YOUR TASK:
Images should be omitted while the rest of the data is duplicated exactly.

THE DATA:
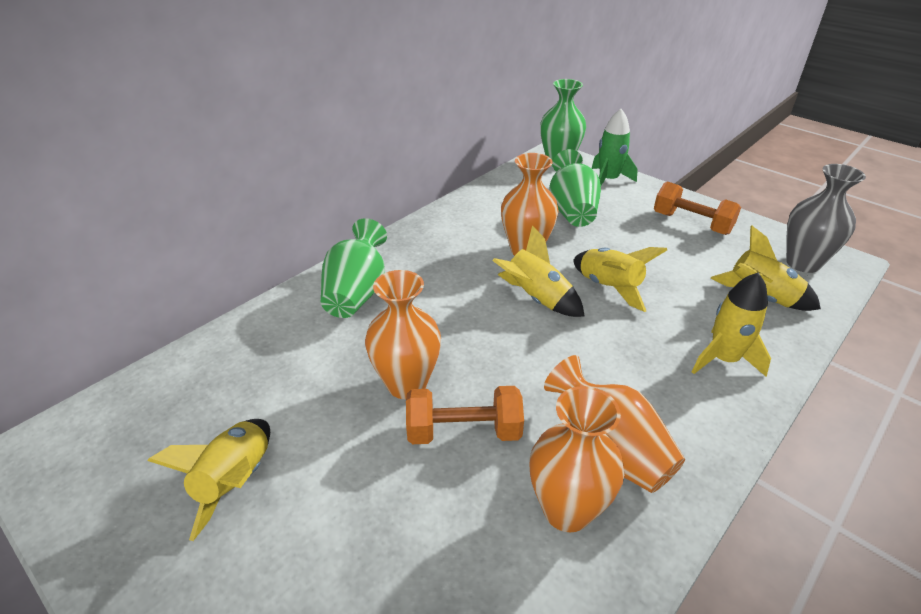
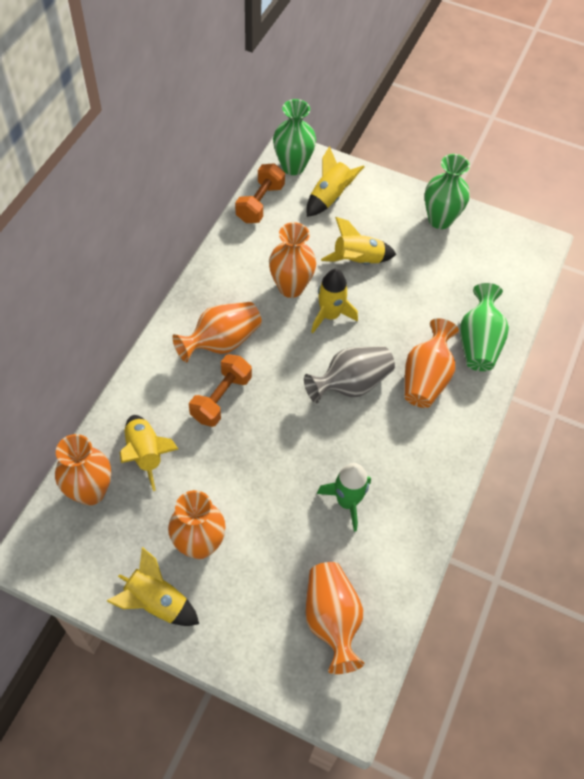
orange vase: 4 -> 6

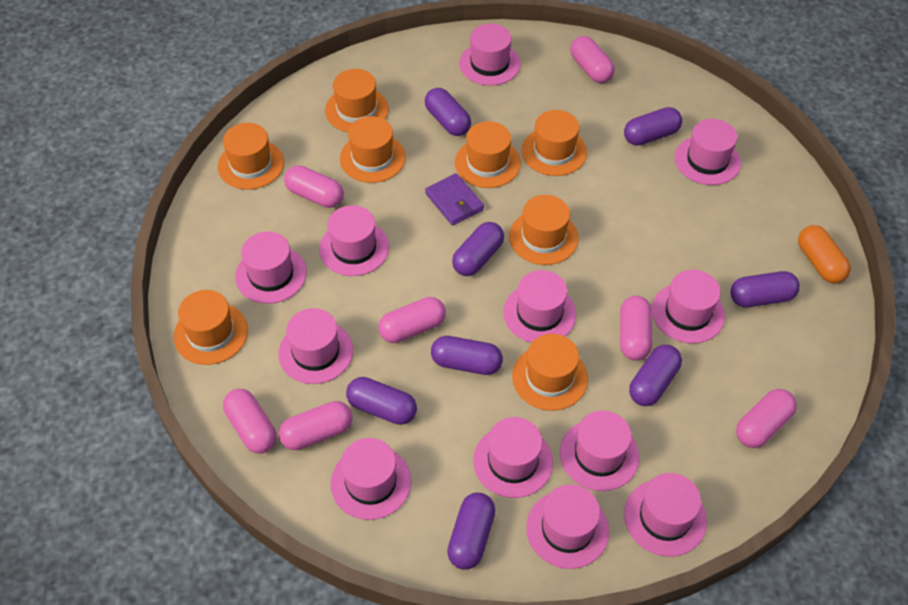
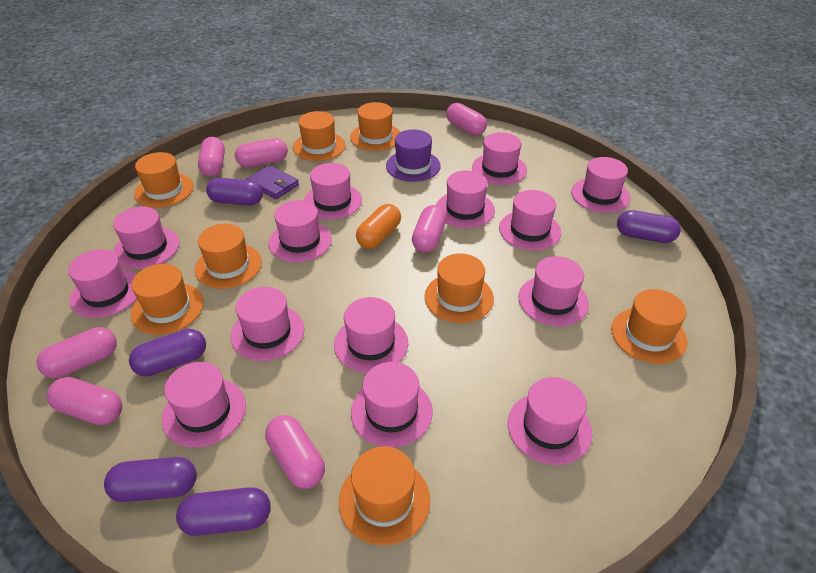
pink hat: 12 -> 14
purple capsule: 8 -> 5
purple hat: 0 -> 1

RESULT FOR THIS EXERCISE:
orange vase: 4 -> 6

pink hat: 12 -> 14
purple capsule: 8 -> 5
purple hat: 0 -> 1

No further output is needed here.